→ **ABOUT THIS TASK**
Please write out each entry that follows, keeping it exactly the same.

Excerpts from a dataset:
----------------------------------------

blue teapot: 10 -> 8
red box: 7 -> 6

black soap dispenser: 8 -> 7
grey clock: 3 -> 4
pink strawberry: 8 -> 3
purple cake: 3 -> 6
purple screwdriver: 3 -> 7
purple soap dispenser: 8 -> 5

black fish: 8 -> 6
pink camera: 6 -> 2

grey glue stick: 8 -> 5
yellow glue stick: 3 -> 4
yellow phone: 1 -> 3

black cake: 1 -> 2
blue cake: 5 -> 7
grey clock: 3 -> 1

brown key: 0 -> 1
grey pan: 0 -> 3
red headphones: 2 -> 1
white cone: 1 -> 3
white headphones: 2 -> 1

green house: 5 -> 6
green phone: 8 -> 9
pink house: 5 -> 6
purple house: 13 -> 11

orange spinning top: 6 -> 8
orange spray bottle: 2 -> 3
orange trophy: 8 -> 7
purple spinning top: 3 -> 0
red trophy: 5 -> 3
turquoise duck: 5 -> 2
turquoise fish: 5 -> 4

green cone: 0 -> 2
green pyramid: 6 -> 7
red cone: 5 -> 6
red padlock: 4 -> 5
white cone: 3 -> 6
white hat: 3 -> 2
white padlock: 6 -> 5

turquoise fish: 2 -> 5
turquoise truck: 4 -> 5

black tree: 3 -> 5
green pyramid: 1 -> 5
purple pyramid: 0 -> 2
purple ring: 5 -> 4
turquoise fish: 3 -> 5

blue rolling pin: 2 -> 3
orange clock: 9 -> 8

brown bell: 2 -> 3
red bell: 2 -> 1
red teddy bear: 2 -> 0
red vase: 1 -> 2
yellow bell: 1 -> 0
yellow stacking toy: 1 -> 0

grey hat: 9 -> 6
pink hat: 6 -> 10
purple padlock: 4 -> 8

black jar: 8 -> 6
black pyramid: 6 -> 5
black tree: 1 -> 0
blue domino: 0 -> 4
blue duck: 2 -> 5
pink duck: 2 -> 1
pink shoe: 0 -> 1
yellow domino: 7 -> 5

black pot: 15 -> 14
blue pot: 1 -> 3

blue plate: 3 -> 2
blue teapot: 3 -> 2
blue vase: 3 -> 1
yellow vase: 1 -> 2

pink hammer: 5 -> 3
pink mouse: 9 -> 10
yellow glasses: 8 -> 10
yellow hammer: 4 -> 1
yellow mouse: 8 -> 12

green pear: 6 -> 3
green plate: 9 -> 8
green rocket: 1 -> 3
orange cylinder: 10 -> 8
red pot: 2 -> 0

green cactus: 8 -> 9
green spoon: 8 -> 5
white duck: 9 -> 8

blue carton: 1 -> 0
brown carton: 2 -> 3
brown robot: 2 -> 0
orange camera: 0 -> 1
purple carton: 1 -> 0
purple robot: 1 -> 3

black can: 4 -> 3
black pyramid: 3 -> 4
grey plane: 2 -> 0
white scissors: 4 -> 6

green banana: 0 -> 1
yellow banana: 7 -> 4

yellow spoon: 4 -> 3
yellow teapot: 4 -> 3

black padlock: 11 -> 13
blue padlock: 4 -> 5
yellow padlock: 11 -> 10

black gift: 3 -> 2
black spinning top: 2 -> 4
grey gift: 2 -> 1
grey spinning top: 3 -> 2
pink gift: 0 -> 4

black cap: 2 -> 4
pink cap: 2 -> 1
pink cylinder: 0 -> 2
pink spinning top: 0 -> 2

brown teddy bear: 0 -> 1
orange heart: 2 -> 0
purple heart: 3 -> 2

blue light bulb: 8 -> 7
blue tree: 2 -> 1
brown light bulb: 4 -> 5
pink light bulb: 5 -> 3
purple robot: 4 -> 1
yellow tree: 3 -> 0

----------------------------------------

→ **TASK SOLUTION**
blue teapot: 10 -> 8
red box: 7 -> 6

black soap dispenser: 8 -> 7
grey clock: 3 -> 4
pink strawberry: 8 -> 3
purple cake: 3 -> 6
purple screwdriver: 3 -> 7
purple soap dispenser: 8 -> 5

black fish: 8 -> 6
pink camera: 6 -> 2

grey glue stick: 8 -> 5
yellow glue stick: 3 -> 4
yellow phone: 1 -> 3

black cake: 1 -> 2
blue cake: 5 -> 7
grey clock: 3 -> 1

brown key: 0 -> 1
grey pan: 0 -> 3
red headphones: 2 -> 1
white cone: 1 -> 3
white headphones: 2 -> 1

green house: 5 -> 6
green phone: 8 -> 9
pink house: 5 -> 6
purple house: 13 -> 11

orange spinning top: 6 -> 8
orange spray bottle: 2 -> 3
orange trophy: 8 -> 7
purple spinning top: 3 -> 0
red trophy: 5 -> 3
turquoise duck: 5 -> 2
turquoise fish: 5 -> 4

green cone: 0 -> 2
green pyramid: 6 -> 7
red cone: 5 -> 6
red padlock: 4 -> 5
white cone: 3 -> 6
white hat: 3 -> 2
white padlock: 6 -> 5

turquoise fish: 2 -> 5
turquoise truck: 4 -> 5

black tree: 3 -> 5
green pyramid: 1 -> 5
purple pyramid: 0 -> 2
purple ring: 5 -> 4
turquoise fish: 3 -> 5

blue rolling pin: 2 -> 3
orange clock: 9 -> 8

brown bell: 2 -> 3
red bell: 2 -> 1
red teddy bear: 2 -> 0
red vase: 1 -> 2
yellow bell: 1 -> 0
yellow stacking toy: 1 -> 0

grey hat: 9 -> 6
pink hat: 6 -> 10
purple padlock: 4 -> 8

black jar: 8 -> 6
black pyramid: 6 -> 5
black tree: 1 -> 0
blue domino: 0 -> 4
blue duck: 2 -> 5
pink duck: 2 -> 1
pink shoe: 0 -> 1
yellow domino: 7 -> 5

black pot: 15 -> 14
blue pot: 1 -> 3

blue plate: 3 -> 2
blue teapot: 3 -> 2
blue vase: 3 -> 1
yellow vase: 1 -> 2

pink hammer: 5 -> 3
pink mouse: 9 -> 10
yellow glasses: 8 -> 10
yellow hammer: 4 -> 1
yellow mouse: 8 -> 12

green pear: 6 -> 3
green plate: 9 -> 8
green rocket: 1 -> 3
orange cylinder: 10 -> 8
red pot: 2 -> 0

green cactus: 8 -> 9
green spoon: 8 -> 5
white duck: 9 -> 8

blue carton: 1 -> 0
brown carton: 2 -> 3
brown robot: 2 -> 0
orange camera: 0 -> 1
purple carton: 1 -> 0
purple robot: 1 -> 3

black can: 4 -> 3
black pyramid: 3 -> 4
grey plane: 2 -> 0
white scissors: 4 -> 6

green banana: 0 -> 1
yellow banana: 7 -> 4

yellow spoon: 4 -> 3
yellow teapot: 4 -> 3

black padlock: 11 -> 13
blue padlock: 4 -> 5
yellow padlock: 11 -> 10

black gift: 3 -> 2
black spinning top: 2 -> 4
grey gift: 2 -> 1
grey spinning top: 3 -> 2
pink gift: 0 -> 4

black cap: 2 -> 4
pink cap: 2 -> 1
pink cylinder: 0 -> 2
pink spinning top: 0 -> 2

brown teddy bear: 0 -> 1
orange heart: 2 -> 0
purple heart: 3 -> 2

blue light bulb: 8 -> 7
blue tree: 2 -> 1
brown light bulb: 4 -> 5
pink light bulb: 5 -> 3
purple robot: 4 -> 1
yellow tree: 3 -> 0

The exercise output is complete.